PROBLEM REQUIREMENTS =
Your task is to copy each line of the listing that contains the word "DGND".
>>>>>
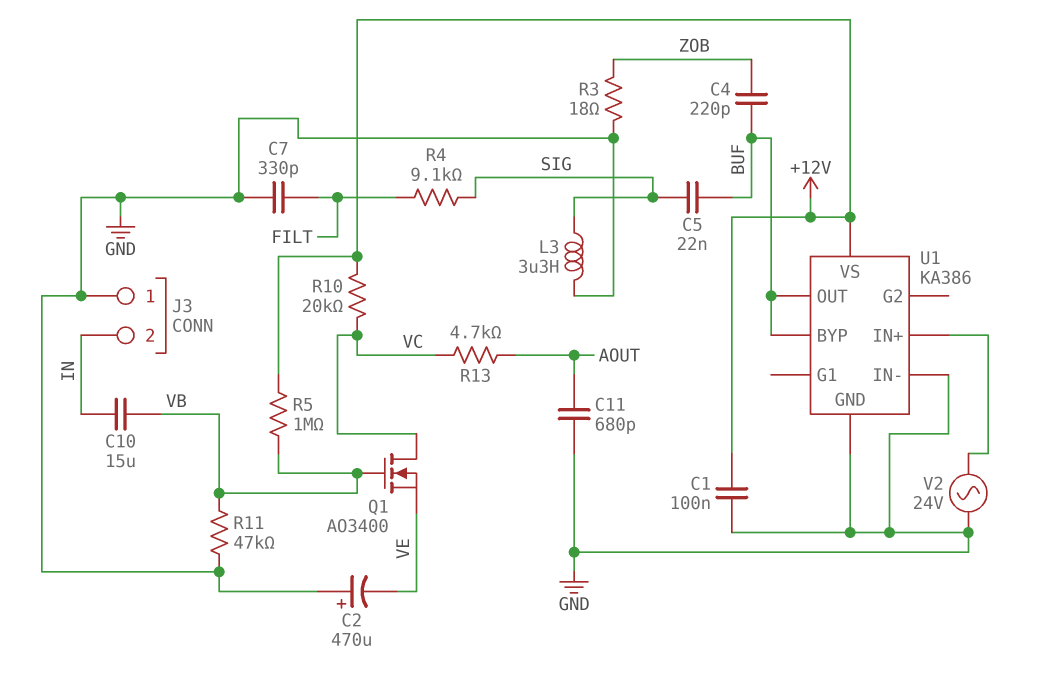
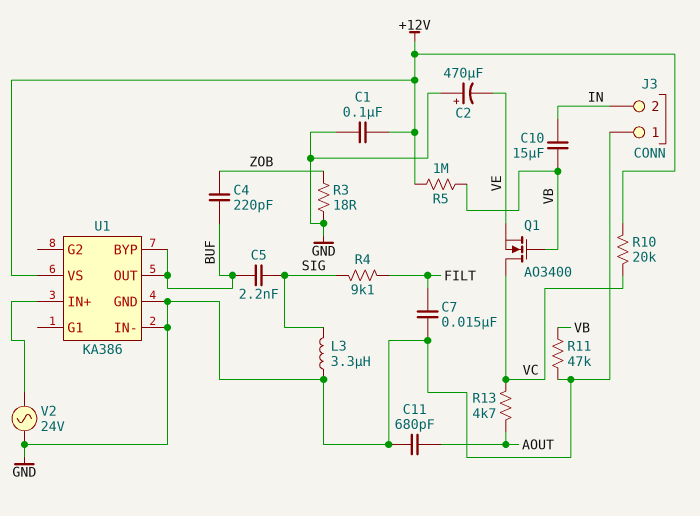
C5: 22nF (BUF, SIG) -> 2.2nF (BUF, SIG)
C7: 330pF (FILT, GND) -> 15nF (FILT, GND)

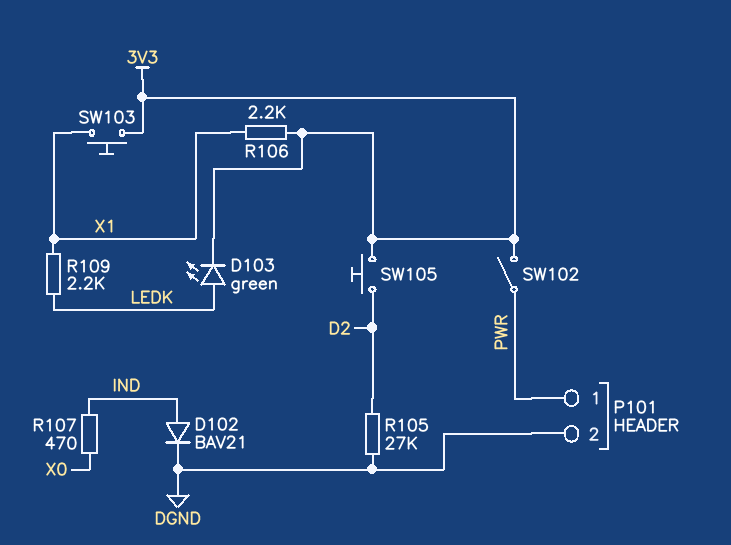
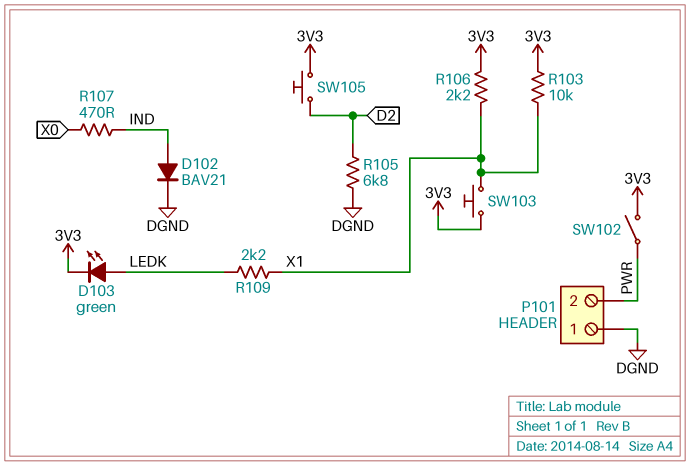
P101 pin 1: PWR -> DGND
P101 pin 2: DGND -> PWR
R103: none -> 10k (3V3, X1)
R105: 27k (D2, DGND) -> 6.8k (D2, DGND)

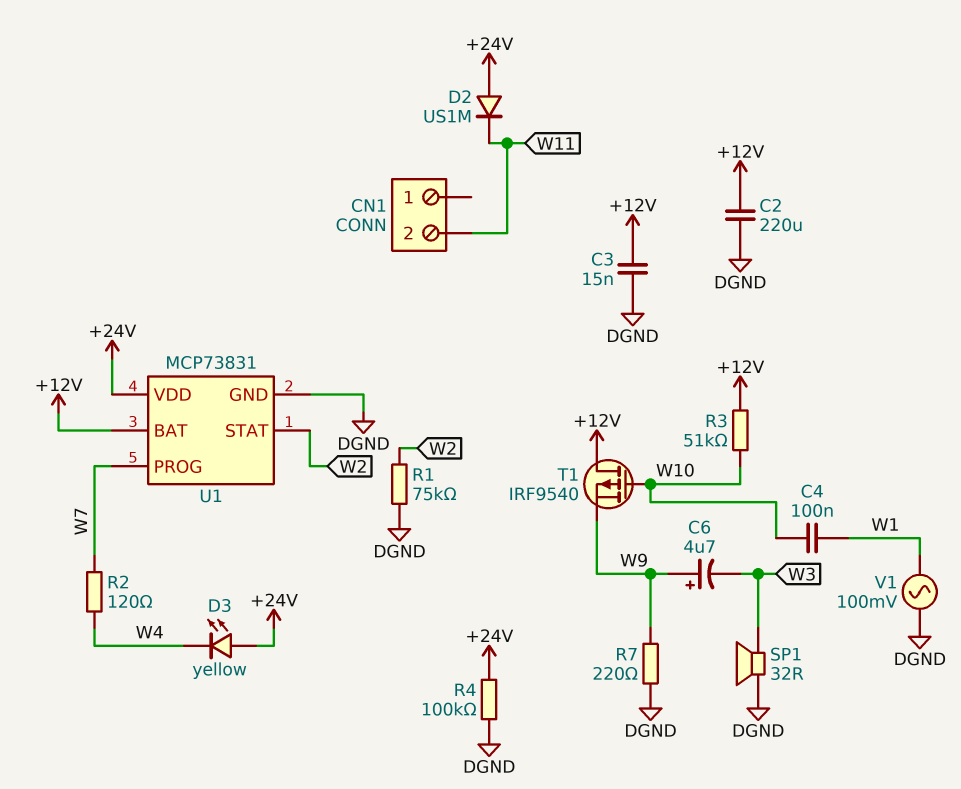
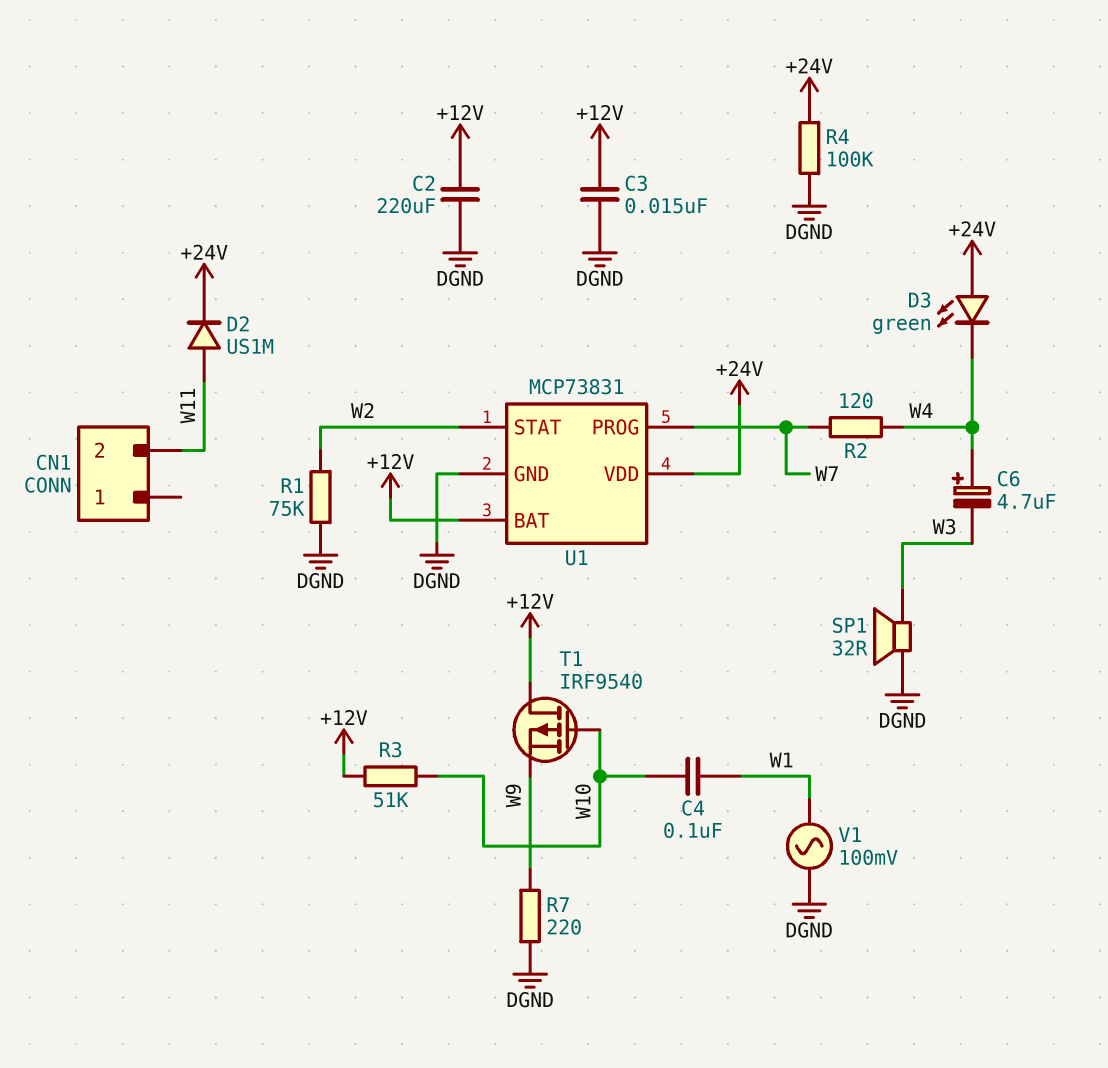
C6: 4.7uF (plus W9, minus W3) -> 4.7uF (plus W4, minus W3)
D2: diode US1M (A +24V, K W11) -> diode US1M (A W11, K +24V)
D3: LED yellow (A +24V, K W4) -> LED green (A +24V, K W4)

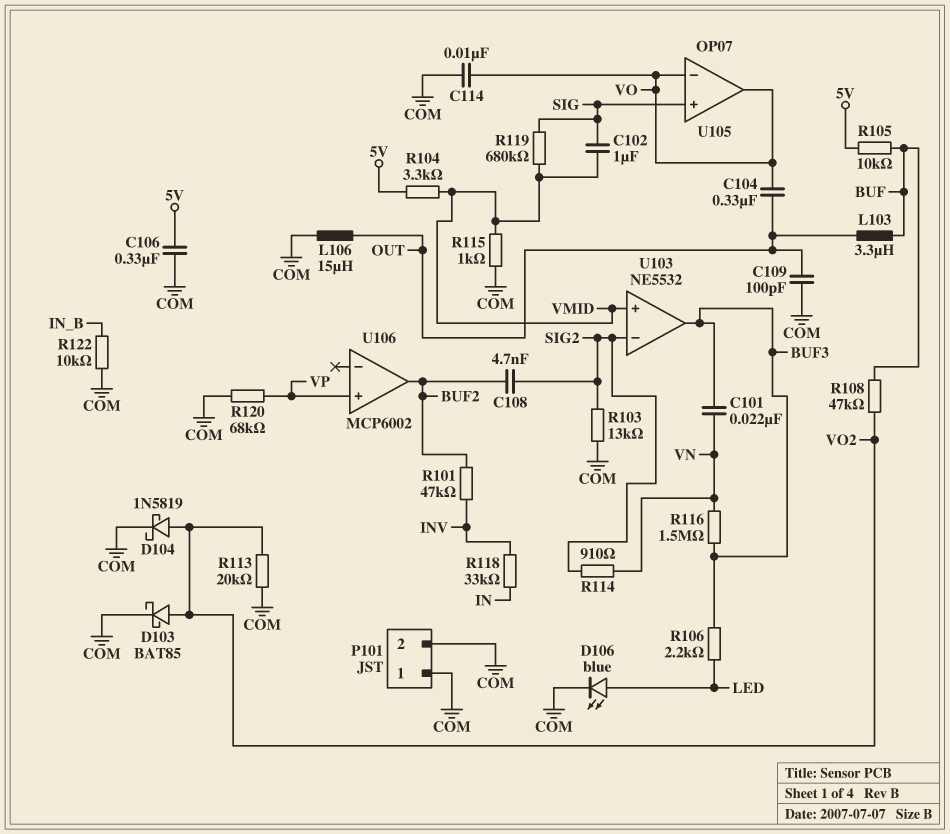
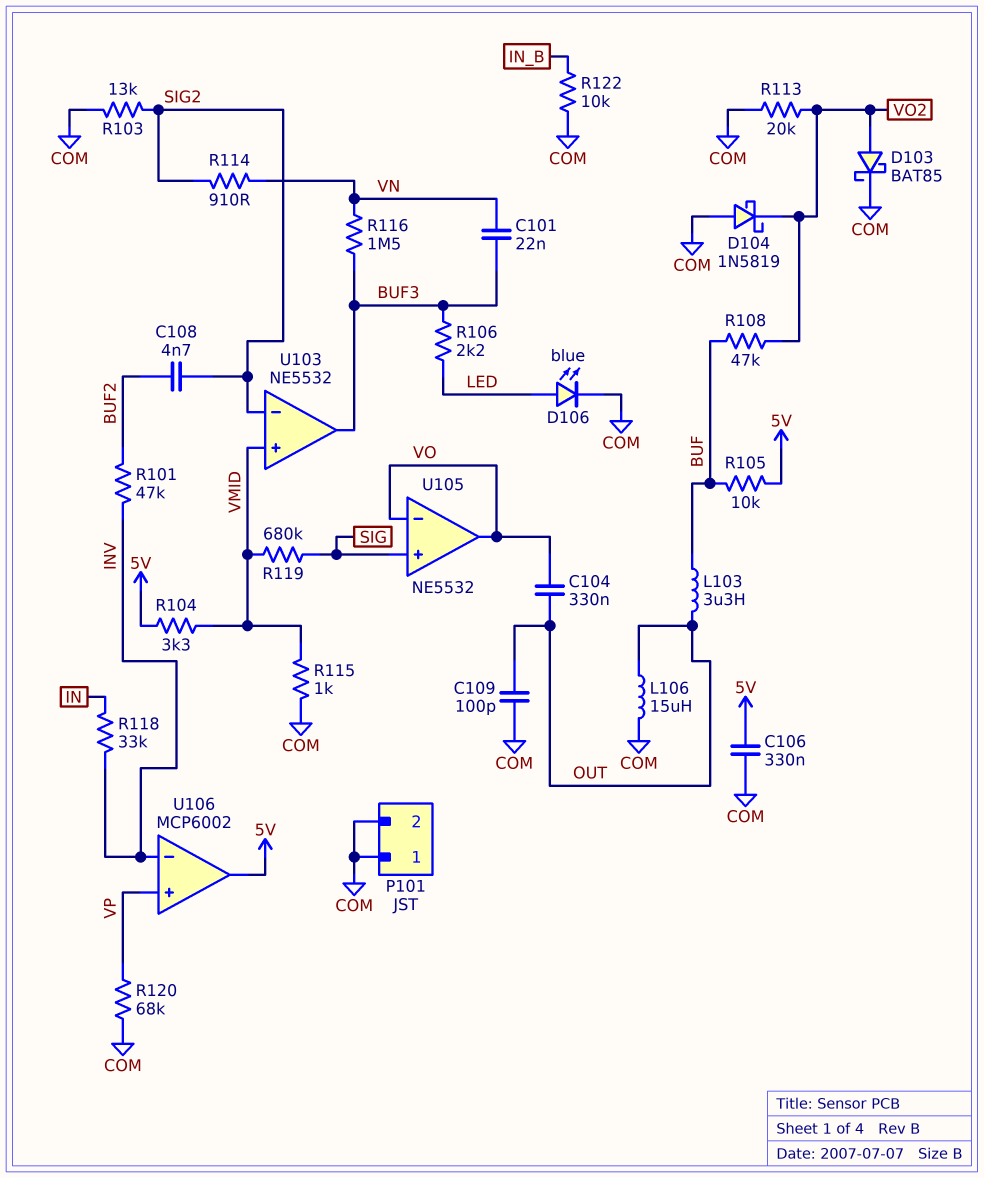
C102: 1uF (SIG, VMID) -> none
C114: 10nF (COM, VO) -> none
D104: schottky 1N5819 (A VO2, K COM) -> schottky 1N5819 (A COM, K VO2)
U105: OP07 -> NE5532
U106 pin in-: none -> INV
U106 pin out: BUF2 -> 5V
<<<<<
EXERCISE OUTPUT =
P101 pin 1: PWR -> DGND
P101 pin 2: DGND -> PWR
R105: 27k (D2, DGND) -> 6.8k (D2, DGND)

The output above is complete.